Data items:
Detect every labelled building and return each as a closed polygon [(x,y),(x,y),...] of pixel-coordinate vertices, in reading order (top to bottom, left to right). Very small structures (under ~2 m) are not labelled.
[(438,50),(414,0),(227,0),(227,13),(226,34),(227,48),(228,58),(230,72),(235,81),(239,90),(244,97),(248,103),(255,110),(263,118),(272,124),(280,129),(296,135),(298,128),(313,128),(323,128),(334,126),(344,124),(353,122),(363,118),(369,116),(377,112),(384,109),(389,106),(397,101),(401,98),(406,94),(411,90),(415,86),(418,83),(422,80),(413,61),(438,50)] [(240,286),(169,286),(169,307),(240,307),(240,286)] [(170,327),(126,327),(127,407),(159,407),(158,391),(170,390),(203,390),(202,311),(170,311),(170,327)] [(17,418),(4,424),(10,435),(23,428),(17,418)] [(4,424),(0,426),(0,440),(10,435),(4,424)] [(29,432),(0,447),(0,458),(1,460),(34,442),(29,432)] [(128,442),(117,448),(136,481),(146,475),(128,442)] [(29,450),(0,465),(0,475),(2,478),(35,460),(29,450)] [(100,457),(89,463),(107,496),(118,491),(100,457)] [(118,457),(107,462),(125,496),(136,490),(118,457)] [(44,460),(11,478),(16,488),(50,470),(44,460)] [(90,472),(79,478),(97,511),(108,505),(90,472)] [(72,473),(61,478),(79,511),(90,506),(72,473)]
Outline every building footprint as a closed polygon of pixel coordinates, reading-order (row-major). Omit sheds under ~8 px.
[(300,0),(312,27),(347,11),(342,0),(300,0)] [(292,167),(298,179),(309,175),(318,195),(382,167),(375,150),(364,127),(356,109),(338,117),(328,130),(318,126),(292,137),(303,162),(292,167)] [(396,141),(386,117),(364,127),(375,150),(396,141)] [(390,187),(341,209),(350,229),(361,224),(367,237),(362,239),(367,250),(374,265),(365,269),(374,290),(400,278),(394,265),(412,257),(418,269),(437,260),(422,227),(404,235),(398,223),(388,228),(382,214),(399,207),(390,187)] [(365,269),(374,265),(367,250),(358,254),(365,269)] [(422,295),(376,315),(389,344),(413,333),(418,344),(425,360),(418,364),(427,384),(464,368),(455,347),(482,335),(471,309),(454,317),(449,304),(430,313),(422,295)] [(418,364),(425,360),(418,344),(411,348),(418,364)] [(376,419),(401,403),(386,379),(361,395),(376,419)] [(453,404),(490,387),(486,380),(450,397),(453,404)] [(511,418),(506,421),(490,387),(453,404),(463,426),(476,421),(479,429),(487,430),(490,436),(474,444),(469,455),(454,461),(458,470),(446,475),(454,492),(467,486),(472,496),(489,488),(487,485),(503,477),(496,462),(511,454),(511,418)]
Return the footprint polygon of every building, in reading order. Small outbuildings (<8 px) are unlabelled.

Written task> Please reproduce all of the entries above verbatim, keeping them in the same order.

Expected output>
Detect every labelled building and return each as a closed polygon [(x,y),(x,y),...] of pixel-coordinate vertices, in reading order (top to bottom, left to right). Very small structures (under ~2 m) are not labelled.
[(438,50),(414,0),(227,0),(227,13),(226,34),(227,48),(228,58),(230,72),(235,81),(239,90),(244,97),(248,103),(255,110),(263,118),(272,124),(280,129),(296,135),(298,128),(313,128),(323,128),(334,126),(344,124),(353,122),(363,118),(369,116),(377,112),(384,109),(389,106),(397,101),(401,98),(406,94),(411,90),(415,86),(418,83),(422,80),(413,61),(438,50)] [(240,286),(169,286),(169,307),(240,307),(240,286)] [(170,327),(126,327),(127,407),(159,407),(158,391),(170,390),(203,390),(202,311),(170,311),(170,327)] [(17,418),(4,424),(10,435),(23,428),(17,418)] [(4,424),(0,426),(0,440),(10,435),(4,424)] [(29,432),(0,447),(0,458),(1,460),(34,442),(29,432)] [(128,442),(117,448),(136,481),(146,475),(128,442)] [(29,450),(0,465),(0,475),(2,478),(35,460),(29,450)] [(100,457),(89,463),(107,496),(118,491),(100,457)] [(118,457),(107,462),(125,496),(136,490),(118,457)] [(44,460),(11,478),(16,488),(50,470),(44,460)] [(90,472),(79,478),(97,511),(108,505),(90,472)] [(72,473),(61,478),(79,511),(90,506),(72,473)]
Outline every building footprint as a closed polygon of pixel coordinates, reading-order (row-major). Omit sheds under ~8 px.
[(300,0),(312,27),(347,11),(342,0),(300,0)] [(292,167),(298,179),(309,175),(318,195),(382,167),(375,150),(364,127),(356,109),(338,117),(328,130),(318,126),(292,137),(303,162),(292,167)] [(396,141),(386,117),(364,127),(375,150),(396,141)] [(390,187),(341,209),(350,229),(361,224),(367,237),(362,239),(367,250),(374,265),(365,269),(374,290),(400,278),(394,265),(412,257),(418,269),(437,260),(422,227),(404,235),(398,223),(388,228),(382,214),(399,207),(390,187)] [(365,269),(374,265),(367,250),(358,254),(365,269)] [(422,295),(376,315),(389,344),(413,333),(418,344),(425,360),(418,364),(427,384),(464,368),(455,347),(482,335),(471,309),(454,317),(449,304),(430,313),(422,295)] [(418,364),(425,360),(418,344),(411,348),(418,364)] [(376,419),(401,403),(386,379),(361,395),(376,419)] [(453,404),(490,387),(486,380),(450,397),(453,404)] [(511,418),(506,421),(490,387),(453,404),(463,426),(476,421),(479,429),(487,430),(490,436),(474,444),(469,455),(454,461),(458,470),(446,475),(454,492),(467,486),(472,496),(489,488),(487,485),(503,477),(496,462),(511,454),(511,418)]
Return the footprint polygon of every building, in reading order. Small outbuildings (<8 px) are unlabelled.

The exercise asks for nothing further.